-- Start of Data rows --

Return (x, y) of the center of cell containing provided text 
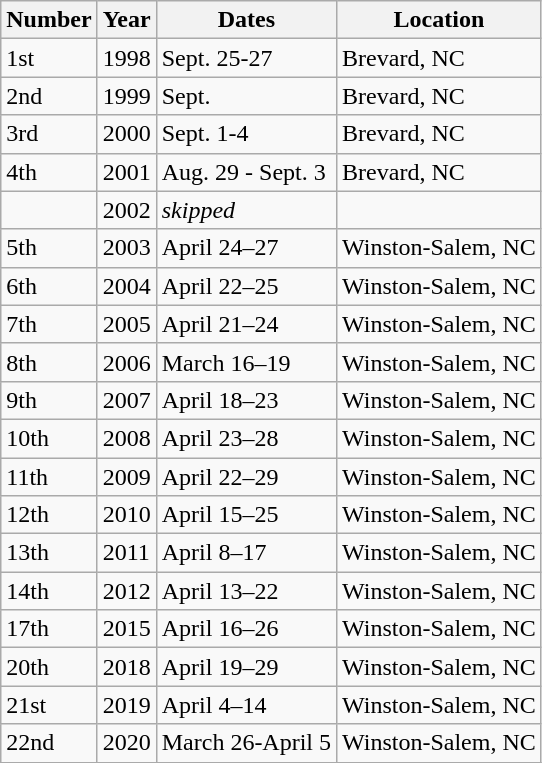
Sept. 25-27 (246, 58)
2nd (49, 96)
2002 (126, 210)
1998 (126, 58)
10th (49, 438)
Location (440, 20)
2010 (126, 515)
2007 (126, 400)
22nd (49, 743)
11th (49, 477)
2015 (126, 629)
12th (49, 515)
Dates (246, 20)
April 22–29 (246, 477)
April 8–17 (246, 553)
Year (126, 20)
8th (49, 362)
April 24–27 (246, 248)
2008 (126, 438)
2020 (126, 743)
21st (49, 705)
Number (49, 20)
2009 (126, 477)
April 21–24 (246, 324)
April 19–29 (246, 667)
6th (49, 286)
April 22–25 (246, 286)
April 23–28 (246, 438)
April 13–22 (246, 591)
14th (49, 591)
2005 (126, 324)
April 18–23 (246, 400)
1st (49, 58)
Sept. (246, 96)
2000 (126, 134)
5th (49, 248)
April 15–25 (246, 515)
13th (49, 553)
2012 (126, 591)
2006 (126, 362)
3rd (49, 134)
Sept. 1-4 (246, 134)
April 4–14 (246, 705)
2003 (126, 248)
9th (49, 400)
2001 (126, 172)
March 26-April 5 (246, 743)
Aug. 29 - Sept. 3 (246, 172)
7th (49, 324)
April 16–26 (246, 629)
4th (49, 172)
20th (49, 667)
2011 (126, 553)
1999 (126, 96)
2019 (126, 705)
skipped (246, 210)
17th (49, 629)
2018 (126, 667)
March 16–19 (246, 362)
2004 (126, 286)
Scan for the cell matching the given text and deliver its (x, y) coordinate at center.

-- End of Data rows --

Could you render the entries above as a numbered list with one line per item, skipping blank lines and leaving out the pictures?

1. Return (x, y) of the center of cell containing provided text 
2. Sept. 25-27 (246, 58)
3. 2nd (49, 96)
4. 2002 (126, 210)
5. 1998 (126, 58)
6. 10th (49, 438)
7. Location (440, 20)
8. 2010 (126, 515)
9. 2007 (126, 400)
10. 22nd (49, 743)
11. 11th (49, 477)
12. 2015 (126, 629)
13. 12th (49, 515)
14. Dates (246, 20)
15. April 22–29 (246, 477)
16. April 8–17 (246, 553)
17. Year (126, 20)
18. 8th (49, 362)
19. April 24–27 (246, 248)
20. 2008 (126, 438)
21. 2020 (126, 743)
22. 21st (49, 705)
23. Number (49, 20)
24. 2009 (126, 477)
25. April 21–24 (246, 324)
26. April 19–29 (246, 667)
27. 6th (49, 286)
28. April 22–25 (246, 286)
29. April 23–28 (246, 438)
30. April 13–22 (246, 591)
31. 14th (49, 591)
32. 2005 (126, 324)
33. April 18–23 (246, 400)
34. 1st (49, 58)
35. Sept. (246, 96)
36. 2000 (126, 134)
37. 5th (49, 248)
38. April 15–25 (246, 515)
39. 13th (49, 553)
40. 2012 (126, 591)
41. 2006 (126, 362)
42. 3rd (49, 134)
43. Sept. 1-4 (246, 134)
44. April 4–14 (246, 705)
45. 2003 (126, 248)
46. 9th (49, 400)
47. 2001 (126, 172)
48. March 26-April 5 (246, 743)
49. Aug. 29 - Sept. 3 (246, 172)
50. 7th (49, 324)
51. April 16–26 (246, 629)
52. 4th (49, 172)
53. 20th (49, 667)
54. 2011 (126, 553)
55. 1999 (126, 96)
56. 2019 (126, 705)
57. skipped (246, 210)
58. 17th (49, 629)
59. 2018 (126, 667)
60. March 16–19 (246, 362)
61. 2004 (126, 286)
62. Scan for the cell matching the given text and deliver its (x, y) coordinate at center.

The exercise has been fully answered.